Reproduce every one of the following rows word for word, with nothing changed.

**PROVIDED RECORDS**
==========

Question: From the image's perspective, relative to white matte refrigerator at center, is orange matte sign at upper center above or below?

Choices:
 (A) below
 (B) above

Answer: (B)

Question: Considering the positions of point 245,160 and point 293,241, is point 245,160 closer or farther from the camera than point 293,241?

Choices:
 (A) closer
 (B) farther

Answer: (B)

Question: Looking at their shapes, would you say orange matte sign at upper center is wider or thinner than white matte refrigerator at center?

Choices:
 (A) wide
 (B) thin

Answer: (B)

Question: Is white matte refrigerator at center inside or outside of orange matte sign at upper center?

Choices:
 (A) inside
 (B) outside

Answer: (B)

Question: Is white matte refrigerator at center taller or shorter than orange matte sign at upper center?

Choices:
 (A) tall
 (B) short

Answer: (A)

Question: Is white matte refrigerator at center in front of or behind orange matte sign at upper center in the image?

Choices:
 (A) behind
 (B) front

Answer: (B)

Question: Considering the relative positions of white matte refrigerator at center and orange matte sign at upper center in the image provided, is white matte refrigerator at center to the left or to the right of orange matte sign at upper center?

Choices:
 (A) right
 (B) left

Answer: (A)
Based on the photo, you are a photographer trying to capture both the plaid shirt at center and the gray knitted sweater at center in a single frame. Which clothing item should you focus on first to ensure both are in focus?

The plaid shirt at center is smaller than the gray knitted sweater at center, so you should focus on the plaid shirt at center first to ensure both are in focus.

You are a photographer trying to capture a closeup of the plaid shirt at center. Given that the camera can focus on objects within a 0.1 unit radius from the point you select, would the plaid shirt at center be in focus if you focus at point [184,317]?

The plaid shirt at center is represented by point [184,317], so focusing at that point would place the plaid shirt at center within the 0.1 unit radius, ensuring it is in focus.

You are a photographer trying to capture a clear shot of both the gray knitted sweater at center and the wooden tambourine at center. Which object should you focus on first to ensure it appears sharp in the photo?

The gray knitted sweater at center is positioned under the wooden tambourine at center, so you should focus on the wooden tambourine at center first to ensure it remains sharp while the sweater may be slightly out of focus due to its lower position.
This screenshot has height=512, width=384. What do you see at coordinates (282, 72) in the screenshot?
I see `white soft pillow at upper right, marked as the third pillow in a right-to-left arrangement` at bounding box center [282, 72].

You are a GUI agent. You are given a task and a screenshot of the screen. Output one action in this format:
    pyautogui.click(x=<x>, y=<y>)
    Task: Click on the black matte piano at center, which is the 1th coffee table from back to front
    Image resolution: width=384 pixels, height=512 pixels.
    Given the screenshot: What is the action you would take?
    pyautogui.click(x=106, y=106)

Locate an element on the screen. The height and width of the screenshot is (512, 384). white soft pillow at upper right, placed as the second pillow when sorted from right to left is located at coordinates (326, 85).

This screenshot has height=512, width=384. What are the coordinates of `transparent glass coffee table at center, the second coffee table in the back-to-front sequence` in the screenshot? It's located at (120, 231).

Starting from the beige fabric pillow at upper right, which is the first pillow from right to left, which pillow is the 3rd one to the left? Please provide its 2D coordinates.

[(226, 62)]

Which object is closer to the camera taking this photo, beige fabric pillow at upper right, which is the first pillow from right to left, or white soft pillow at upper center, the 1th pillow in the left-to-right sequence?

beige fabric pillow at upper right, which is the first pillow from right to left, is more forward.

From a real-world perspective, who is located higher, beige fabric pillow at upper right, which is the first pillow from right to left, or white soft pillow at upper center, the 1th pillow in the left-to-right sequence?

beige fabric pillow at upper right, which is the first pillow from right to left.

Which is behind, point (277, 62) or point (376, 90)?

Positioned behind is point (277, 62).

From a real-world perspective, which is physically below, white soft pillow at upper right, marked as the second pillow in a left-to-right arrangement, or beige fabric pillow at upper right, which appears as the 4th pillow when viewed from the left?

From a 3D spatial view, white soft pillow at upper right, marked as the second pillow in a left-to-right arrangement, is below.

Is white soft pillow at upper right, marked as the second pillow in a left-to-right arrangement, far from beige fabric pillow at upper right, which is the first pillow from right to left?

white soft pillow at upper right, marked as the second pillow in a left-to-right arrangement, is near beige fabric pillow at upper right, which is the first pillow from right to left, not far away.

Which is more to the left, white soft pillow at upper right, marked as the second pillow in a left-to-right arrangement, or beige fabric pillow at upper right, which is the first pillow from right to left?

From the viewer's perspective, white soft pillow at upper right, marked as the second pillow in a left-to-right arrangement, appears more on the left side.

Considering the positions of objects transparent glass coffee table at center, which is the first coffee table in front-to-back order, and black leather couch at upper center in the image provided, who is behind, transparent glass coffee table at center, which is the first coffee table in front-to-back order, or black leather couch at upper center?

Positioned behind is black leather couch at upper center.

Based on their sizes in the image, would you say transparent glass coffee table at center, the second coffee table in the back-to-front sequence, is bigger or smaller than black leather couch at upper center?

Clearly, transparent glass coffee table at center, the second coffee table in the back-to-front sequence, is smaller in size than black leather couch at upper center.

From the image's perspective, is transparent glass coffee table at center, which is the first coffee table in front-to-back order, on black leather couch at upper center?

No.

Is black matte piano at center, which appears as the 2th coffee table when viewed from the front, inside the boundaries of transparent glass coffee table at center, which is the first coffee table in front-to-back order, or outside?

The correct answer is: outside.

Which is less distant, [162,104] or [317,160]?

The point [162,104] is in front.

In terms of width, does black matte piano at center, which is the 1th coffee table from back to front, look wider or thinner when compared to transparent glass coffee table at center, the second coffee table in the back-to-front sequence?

==========

**TASK SOLUTION**
Question: From the image's perspective, relative to white matte refrigerator at center, is orange matte sign at upper center above or below?

Choices:
 (A) below
 (B) above

Answer: (B)

Question: Considering the positions of point 245,160 and point 293,241, is point 245,160 closer or farther from the camera than point 293,241?

Choices:
 (A) closer
 (B) farther

Answer: (B)

Question: Looking at their shapes, would you say orange matte sign at upper center is wider or thinner than white matte refrigerator at center?

Choices:
 (A) wide
 (B) thin

Answer: (B)

Question: Is white matte refrigerator at center inside or outside of orange matte sign at upper center?

Choices:
 (A) inside
 (B) outside

Answer: (B)

Question: Is white matte refrigerator at center taller or shorter than orange matte sign at upper center?

Choices:
 (A) tall
 (B) short

Answer: (A)

Question: Is white matte refrigerator at center in front of or behind orange matte sign at upper center in the image?

Choices:
 (A) behind
 (B) front

Answer: (B)

Question: Considering the relative positions of white matte refrigerator at center and orange matte sign at upper center in the image provided, is white matte refrigerator at center to the left or to the right of orange matte sign at upper center?

Choices:
 (A) right
 (B) left

Answer: (A)
Based on the photo, you are a photographer trying to capture both the plaid shirt at center and the gray knitted sweater at center in a single frame. Which clothing item should you focus on first to ensure both are in focus?

The plaid shirt at center is smaller than the gray knitted sweater at center, so you should focus on the plaid shirt at center first to ensure both are in focus.

You are a photographer trying to capture a closeup of the plaid shirt at center. Given that the camera can focus on objects within a 0.1 unit radius from the point you select, would the plaid shirt at center be in focus if you focus at point [184,317]?

The plaid shirt at center is represented by point [184,317], so focusing at that point would place the plaid shirt at center within the 0.1 unit radius, ensuring it is in focus.

You are a photographer trying to capture a clear shot of both the gray knitted sweater at center and the wooden tambourine at center. Which object should you focus on first to ensure it appears sharp in the photo?

The gray knitted sweater at center is positioned under the wooden tambourine at center, so you should focus on the wooden tambourine at center first to ensure it remains sharp while the sweater may be slightly out of focus due to its lower position.
This screenshot has height=512, width=384. What do you see at coordinates (282, 72) in the screenshot?
I see `white soft pillow at upper right, marked as the third pillow in a right-to-left arrangement` at bounding box center [282, 72].

You are a GUI agent. You are given a task and a screenshot of the screen. Output one action in this format:
    pyautogui.click(x=<x>, y=<y>)
    Task: Click on the black matte piano at center, which is the 1th coffee table from back to front
    Image resolution: width=384 pixels, height=512 pixels.
    Given the screenshot: What is the action you would take?
    pyautogui.click(x=106, y=106)

Locate an element on the screen. The height and width of the screenshot is (512, 384). white soft pillow at upper right, placed as the second pillow when sorted from right to left is located at coordinates (326, 85).

This screenshot has height=512, width=384. What are the coordinates of `transparent glass coffee table at center, the second coffee table in the back-to-front sequence` in the screenshot? It's located at (120, 231).

Starting from the beige fabric pillow at upper right, which is the first pillow from right to left, which pillow is the 3rd one to the left? Please provide its 2D coordinates.

[(226, 62)]

Which object is closer to the camera taking this photo, beige fabric pillow at upper right, which is the first pillow from right to left, or white soft pillow at upper center, the 1th pillow in the left-to-right sequence?

beige fabric pillow at upper right, which is the first pillow from right to left, is more forward.

From a real-world perspective, who is located higher, beige fabric pillow at upper right, which is the first pillow from right to left, or white soft pillow at upper center, the 1th pillow in the left-to-right sequence?

beige fabric pillow at upper right, which is the first pillow from right to left.

Which is behind, point (277, 62) or point (376, 90)?

Positioned behind is point (277, 62).

From a real-world perspective, which is physically below, white soft pillow at upper right, marked as the second pillow in a left-to-right arrangement, or beige fabric pillow at upper right, which appears as the 4th pillow when viewed from the left?

From a 3D spatial view, white soft pillow at upper right, marked as the second pillow in a left-to-right arrangement, is below.

Is white soft pillow at upper right, marked as the second pillow in a left-to-right arrangement, far from beige fabric pillow at upper right, which is the first pillow from right to left?

white soft pillow at upper right, marked as the second pillow in a left-to-right arrangement, is near beige fabric pillow at upper right, which is the first pillow from right to left, not far away.

Which is more to the left, white soft pillow at upper right, marked as the second pillow in a left-to-right arrangement, or beige fabric pillow at upper right, which is the first pillow from right to left?

From the viewer's perspective, white soft pillow at upper right, marked as the second pillow in a left-to-right arrangement, appears more on the left side.

Considering the positions of objects transparent glass coffee table at center, which is the first coffee table in front-to-back order, and black leather couch at upper center in the image provided, who is behind, transparent glass coffee table at center, which is the first coffee table in front-to-back order, or black leather couch at upper center?

Positioned behind is black leather couch at upper center.

Based on their sizes in the image, would you say transparent glass coffee table at center, the second coffee table in the back-to-front sequence, is bigger or smaller than black leather couch at upper center?

Clearly, transparent glass coffee table at center, the second coffee table in the back-to-front sequence, is smaller in size than black leather couch at upper center.

From the image's perspective, is transparent glass coffee table at center, which is the first coffee table in front-to-back order, on black leather couch at upper center?

No.

Is black matte piano at center, which appears as the 2th coffee table when viewed from the front, inside the boundaries of transparent glass coffee table at center, which is the first coffee table in front-to-back order, or outside?

The correct answer is: outside.

Which is less distant, [162,104] or [317,160]?

The point [162,104] is in front.

In terms of width, does black matte piano at center, which is the 1th coffee table from back to front, look wider or thinner when compared to transparent glass coffee table at center, the second coffee table in the back-to-front sequence?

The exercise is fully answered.